==== RAW DATA ====
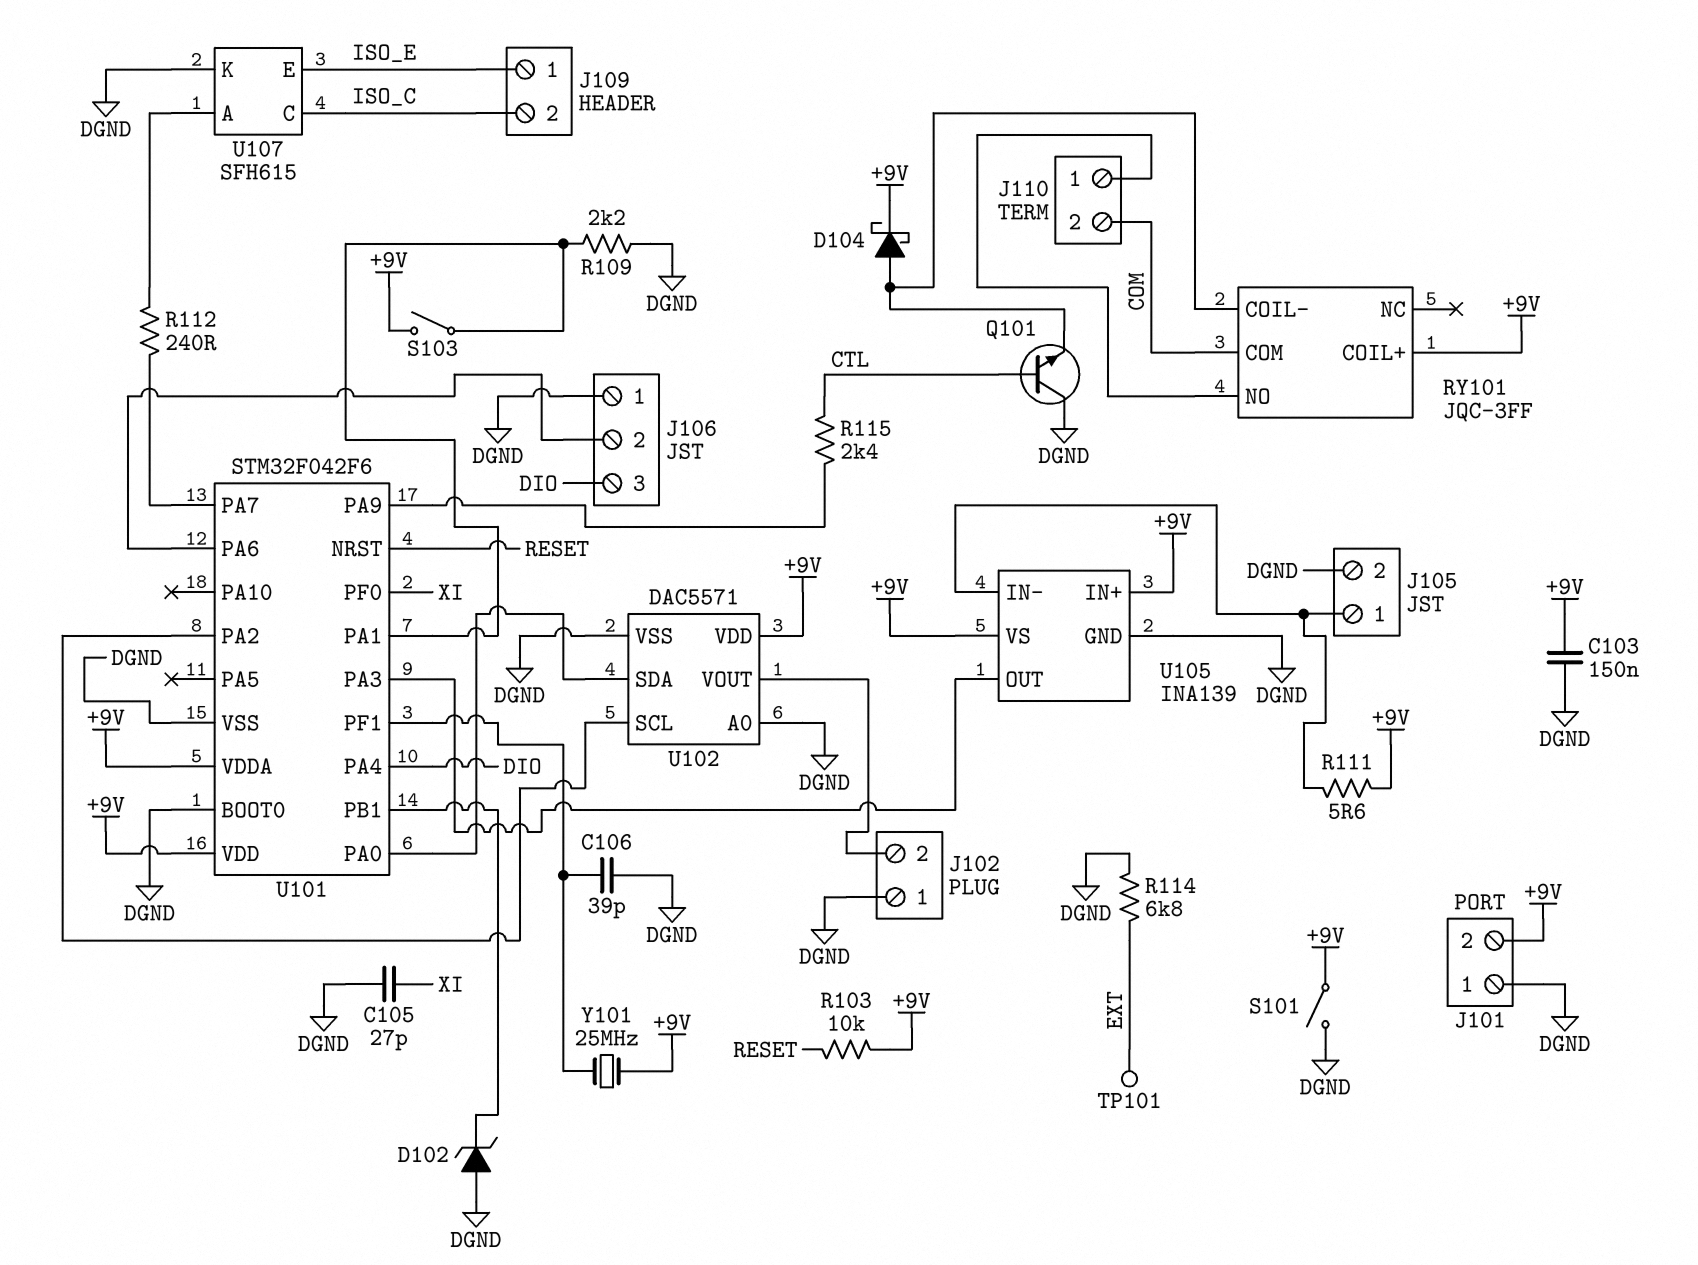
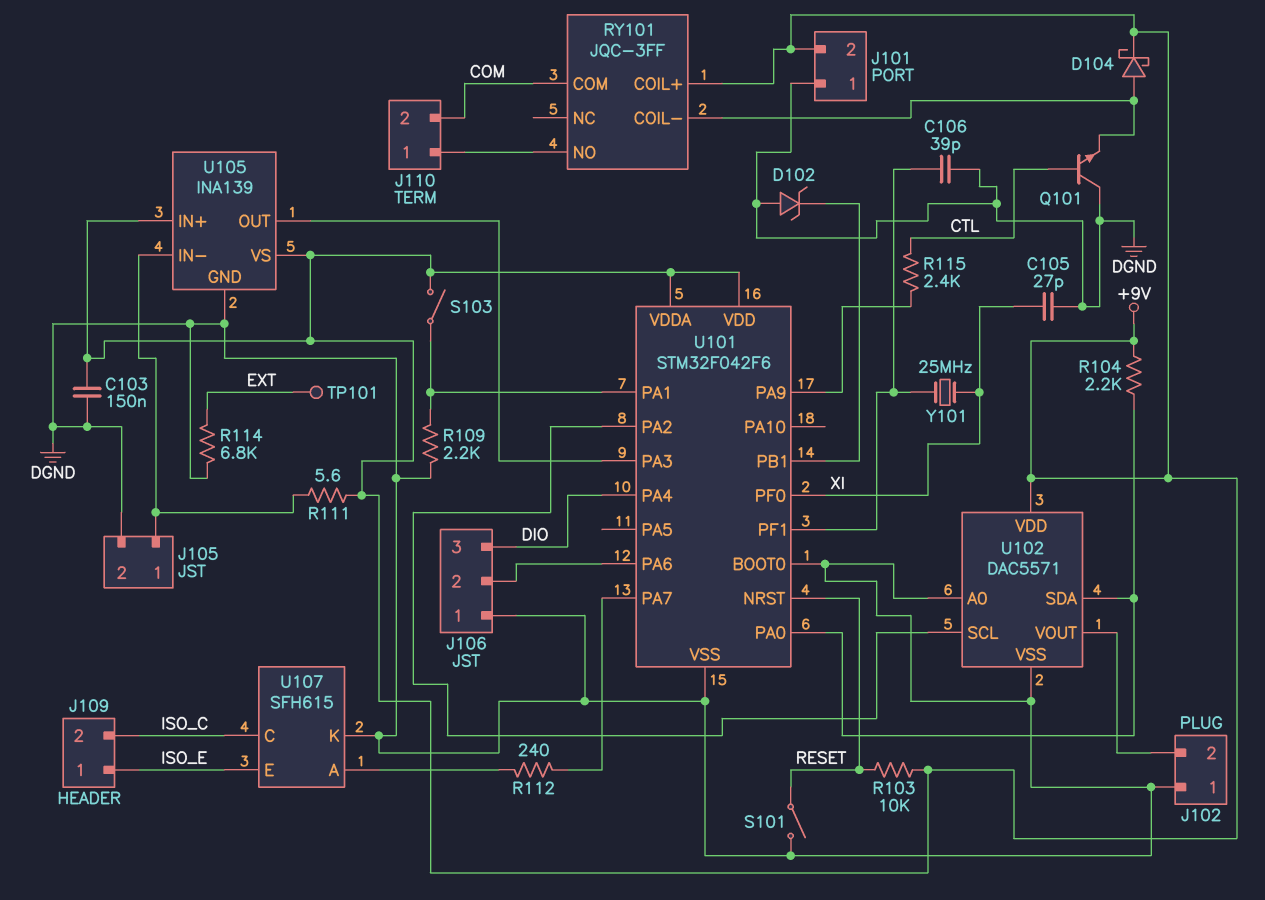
R104: none -> 2.2k (+9V, U101/PA0)
S101: switch (+9V, DGND) -> switch (DGND, RESET)
Y101: 25MHz (+9V, U101/PF1) -> 25MHz (U101/PF1, XI)

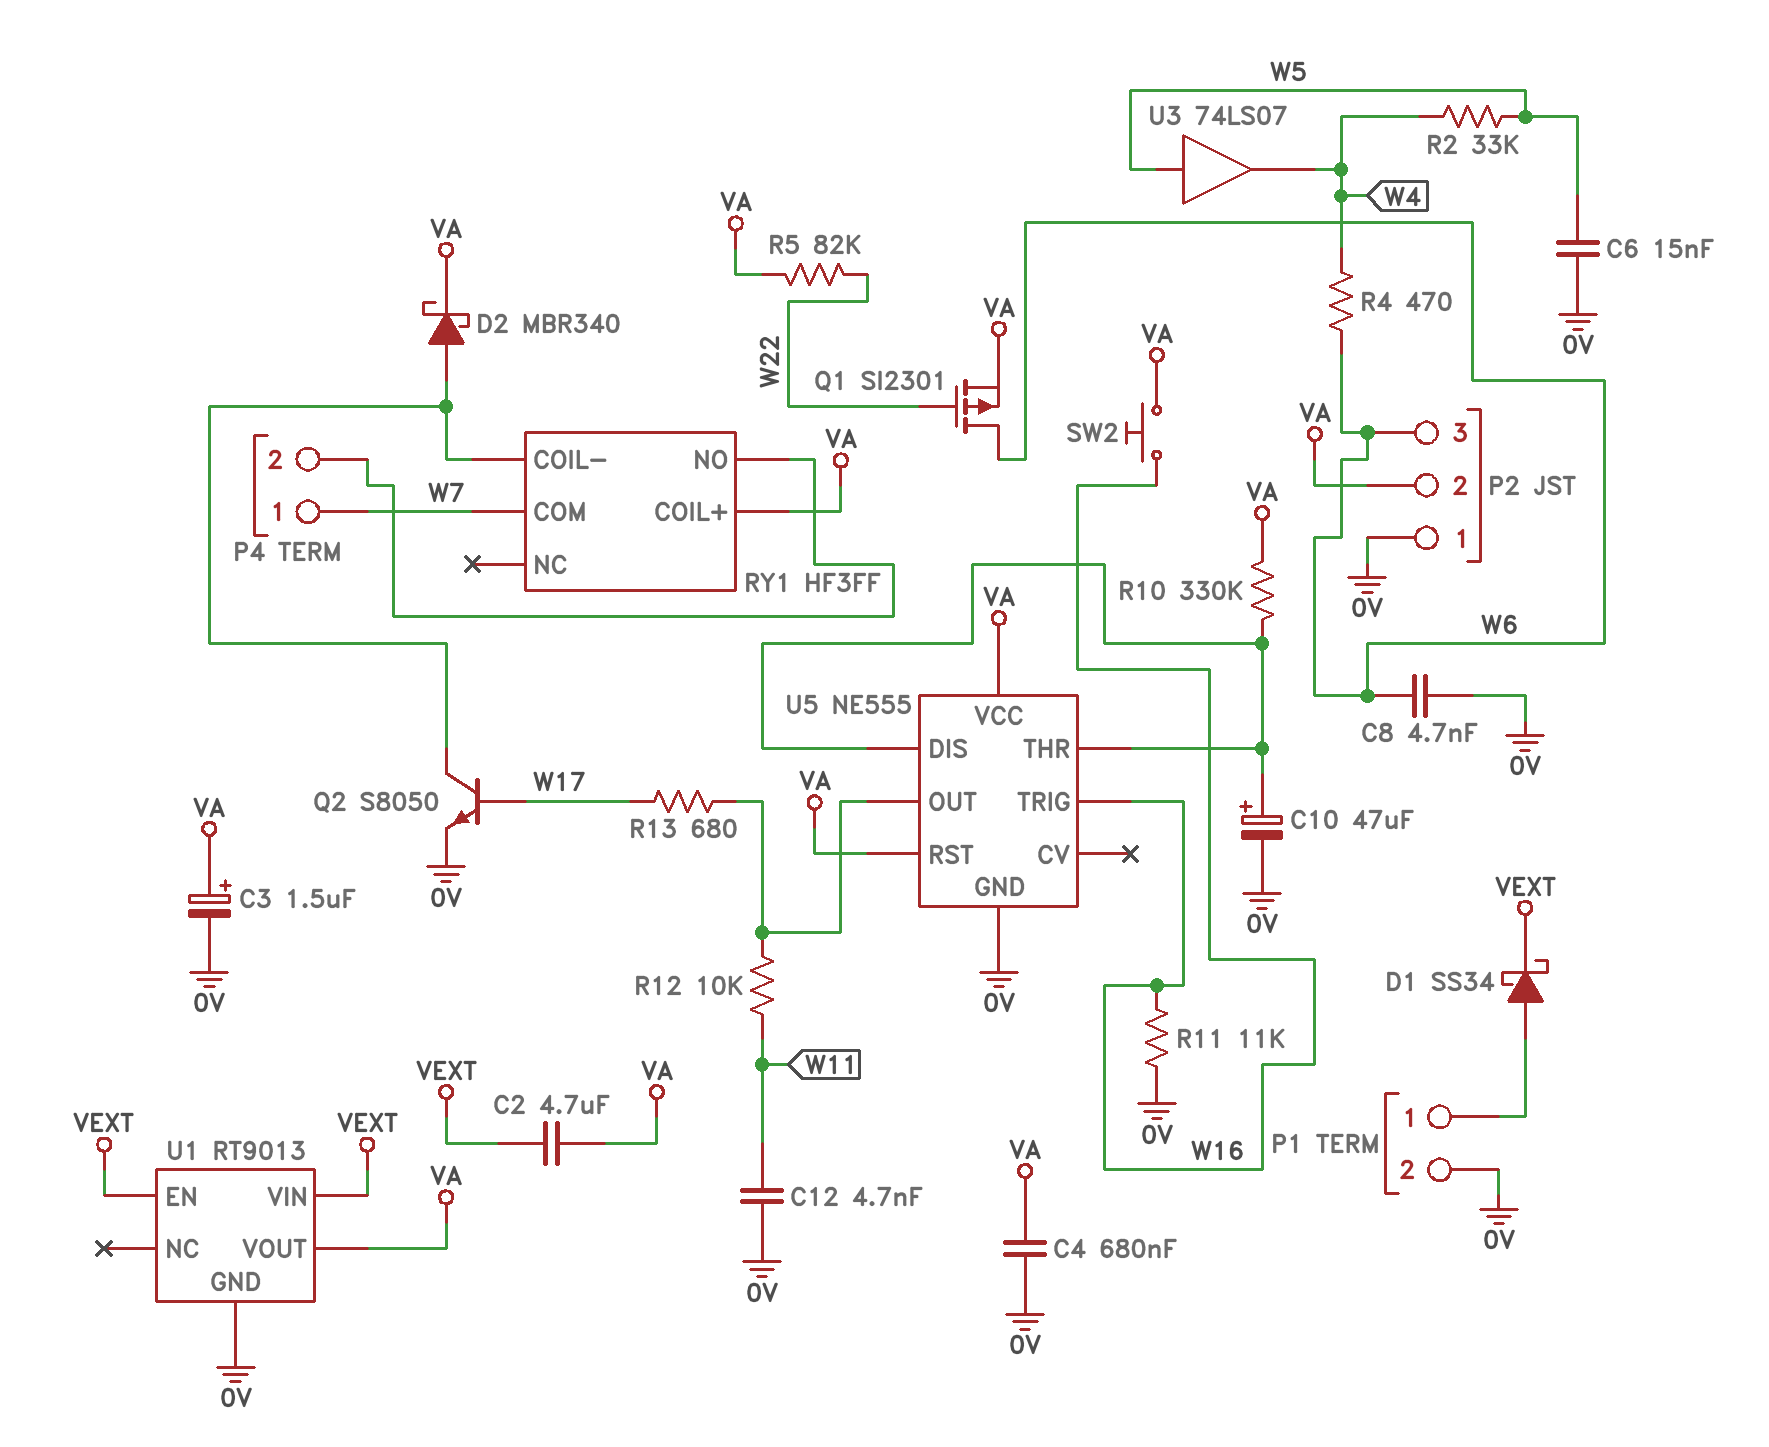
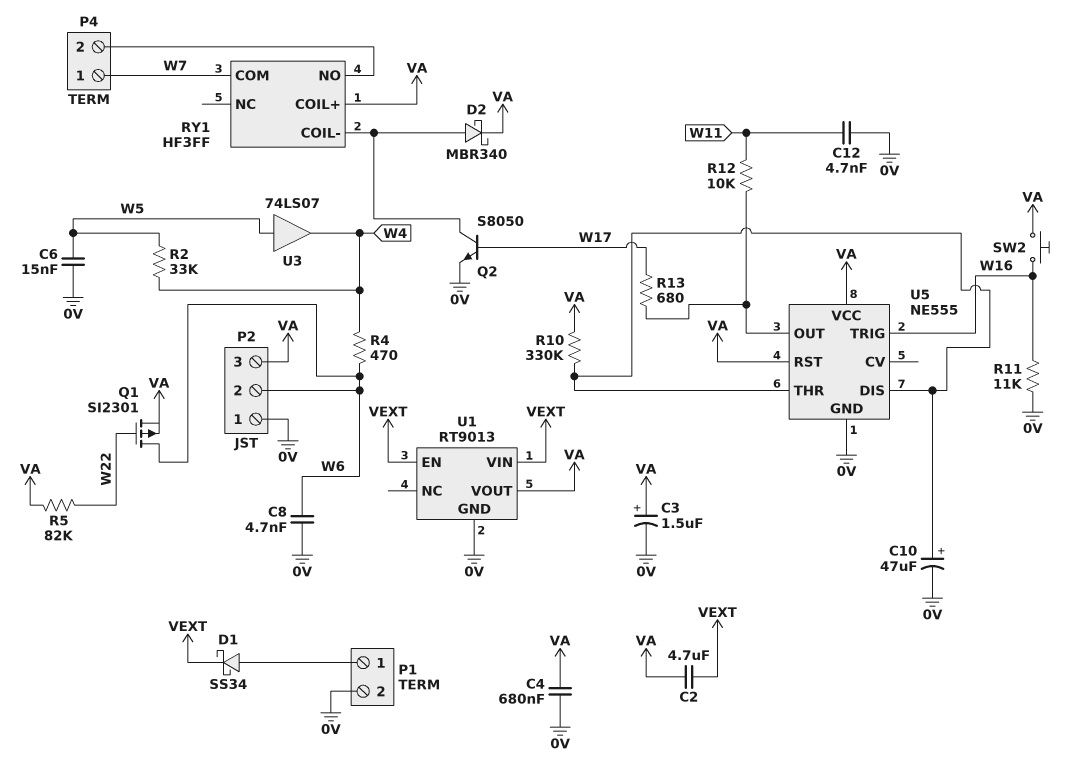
P2 pin 2: VA -> W6
P2 pin 3: W6 -> VA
====
=== WORK TO COMPLETE ===
You need to restate all of the entries above exactly and leave the pictures behind.

=== FINISHED EXERCISE ===
R104: none -> 2.2k (+9V, U101/PA0)
S101: switch (+9V, DGND) -> switch (DGND, RESET)
Y101: 25MHz (+9V, U101/PF1) -> 25MHz (U101/PF1, XI)

P2 pin 2: VA -> W6
P2 pin 3: W6 -> VA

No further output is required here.